• Input data:
# # # #
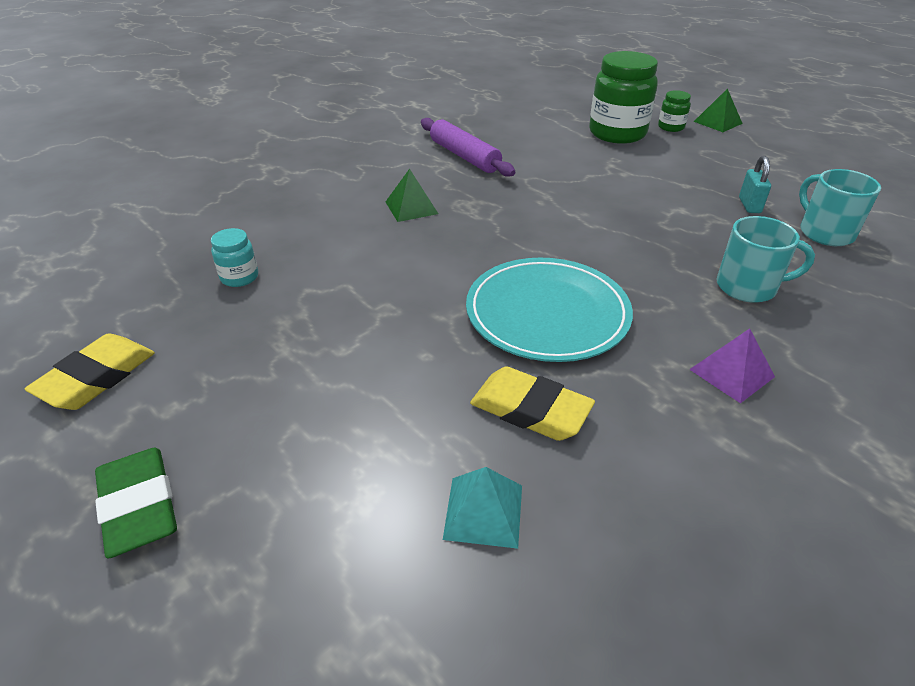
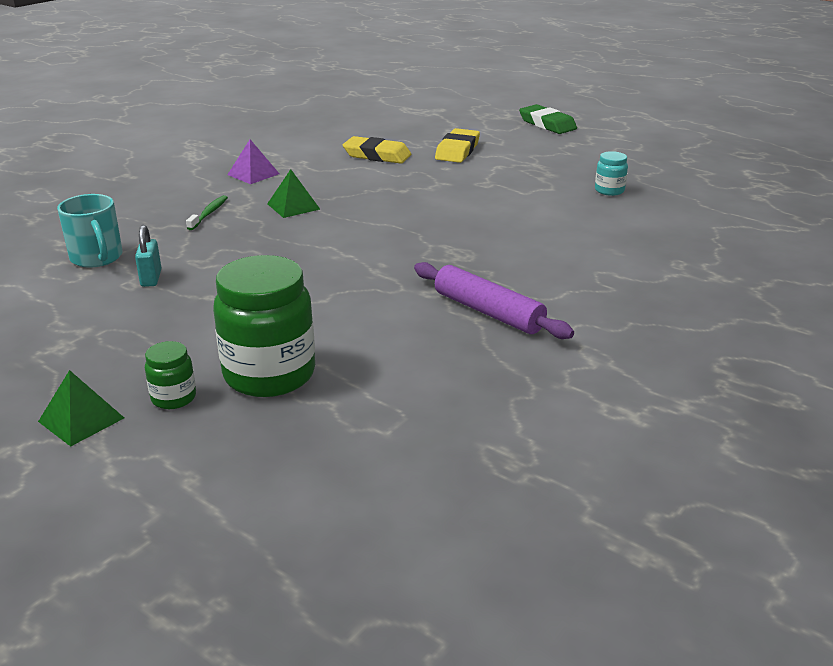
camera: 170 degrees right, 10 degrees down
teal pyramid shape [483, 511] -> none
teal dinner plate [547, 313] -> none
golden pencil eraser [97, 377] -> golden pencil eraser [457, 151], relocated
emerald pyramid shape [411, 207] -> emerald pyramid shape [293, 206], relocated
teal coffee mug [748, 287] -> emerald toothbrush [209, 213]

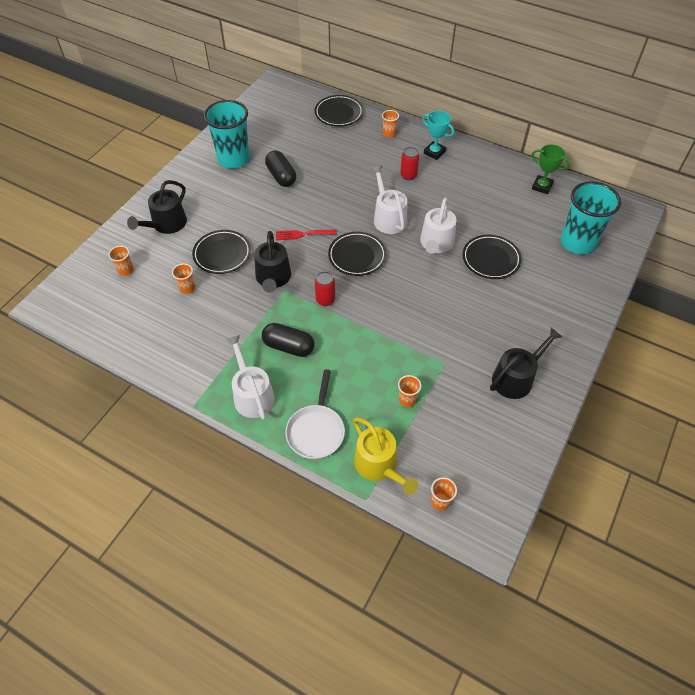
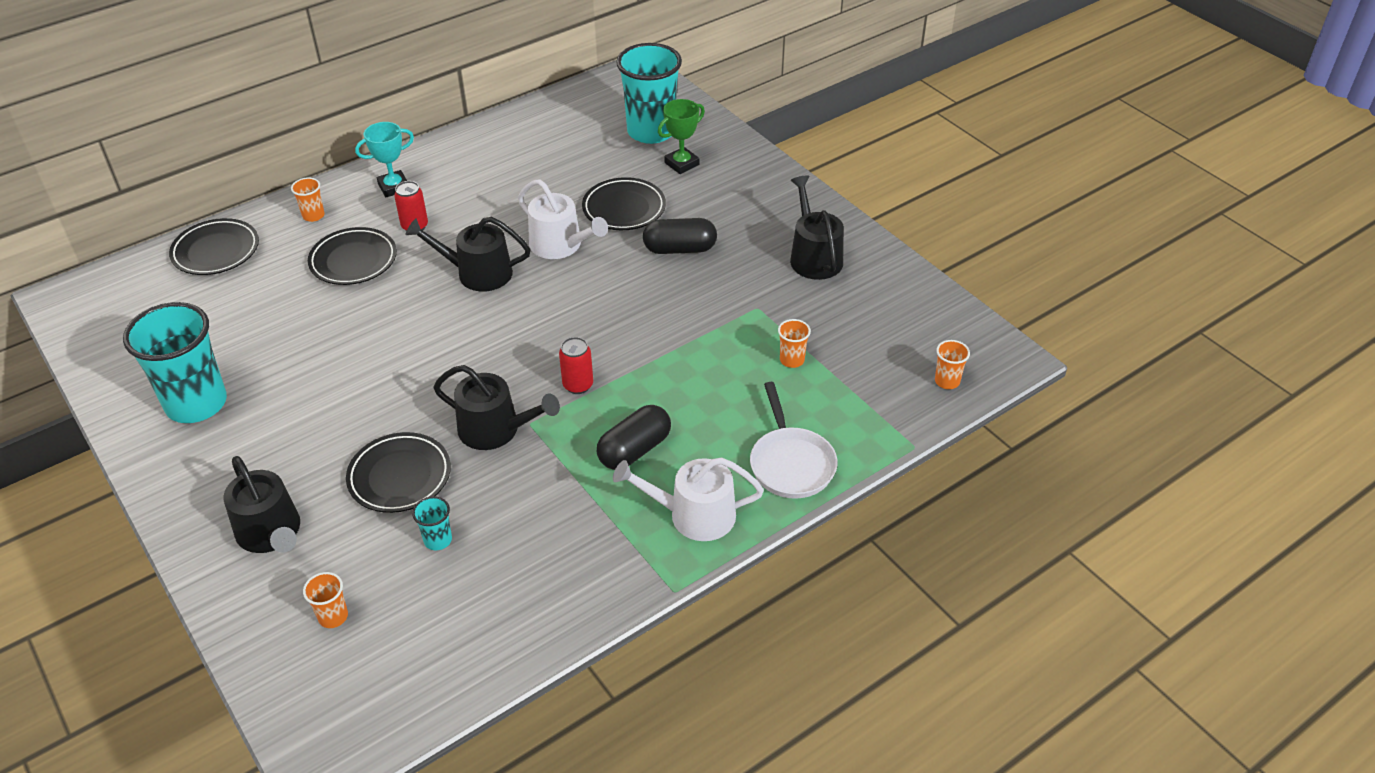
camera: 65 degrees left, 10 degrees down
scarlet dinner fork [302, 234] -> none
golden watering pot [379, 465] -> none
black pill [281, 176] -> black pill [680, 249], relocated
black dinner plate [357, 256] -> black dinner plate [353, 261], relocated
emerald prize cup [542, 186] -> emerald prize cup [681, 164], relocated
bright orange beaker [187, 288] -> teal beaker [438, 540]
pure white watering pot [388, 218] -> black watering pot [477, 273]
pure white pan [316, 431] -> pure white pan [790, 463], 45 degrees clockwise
# # # #
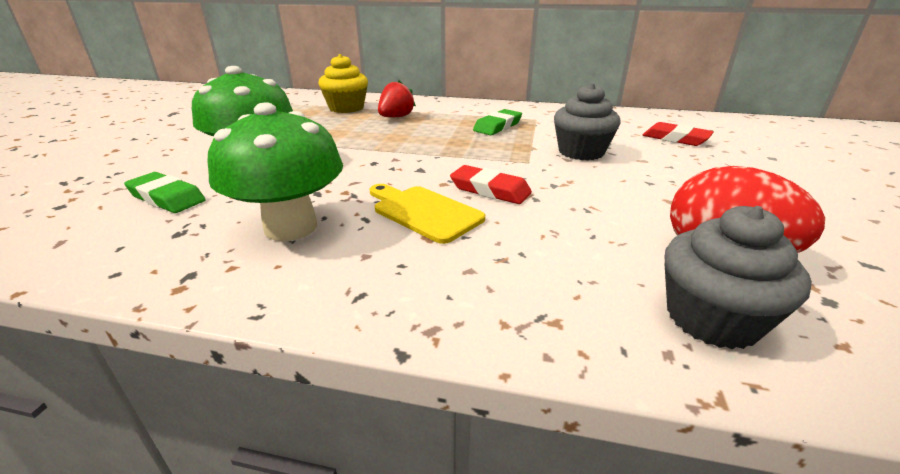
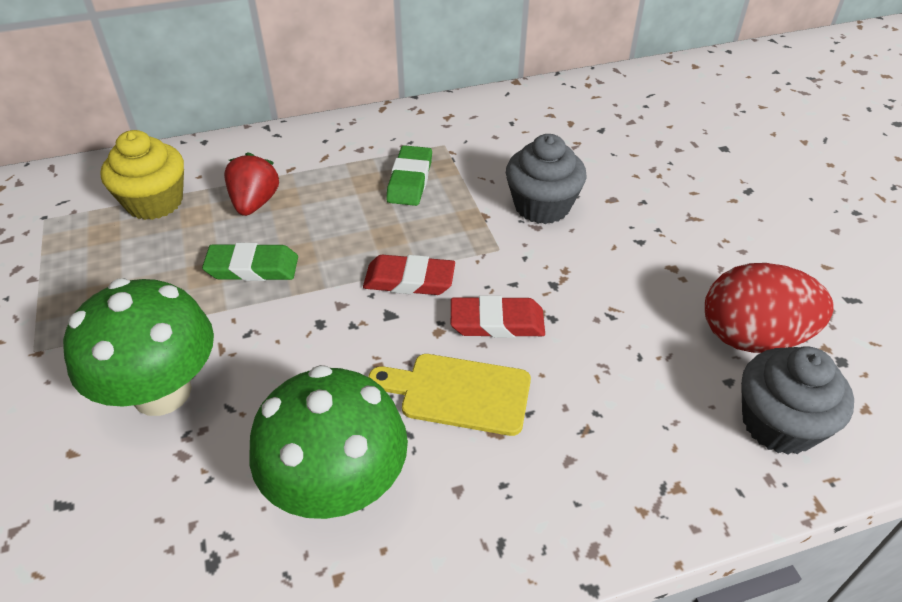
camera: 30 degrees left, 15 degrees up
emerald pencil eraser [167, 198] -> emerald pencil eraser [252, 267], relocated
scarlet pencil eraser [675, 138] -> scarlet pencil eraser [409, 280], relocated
# # # #
• Instructions to follow: Once the line with "camera: 170 degrees right, 10 degrees down" is found in the records above, print exactly that line and every line after it through the line with "emerald pyramid shape [411, 207]".

• Answer to the problem:
camera: 170 degrees right, 10 degrees down
teal pyramid shape [483, 511] -> none
teal dinner plate [547, 313] -> none
golden pencil eraser [97, 377] -> golden pencil eraser [457, 151], relocated
emerald pyramid shape [411, 207] -> emerald pyramid shape [293, 206], relocated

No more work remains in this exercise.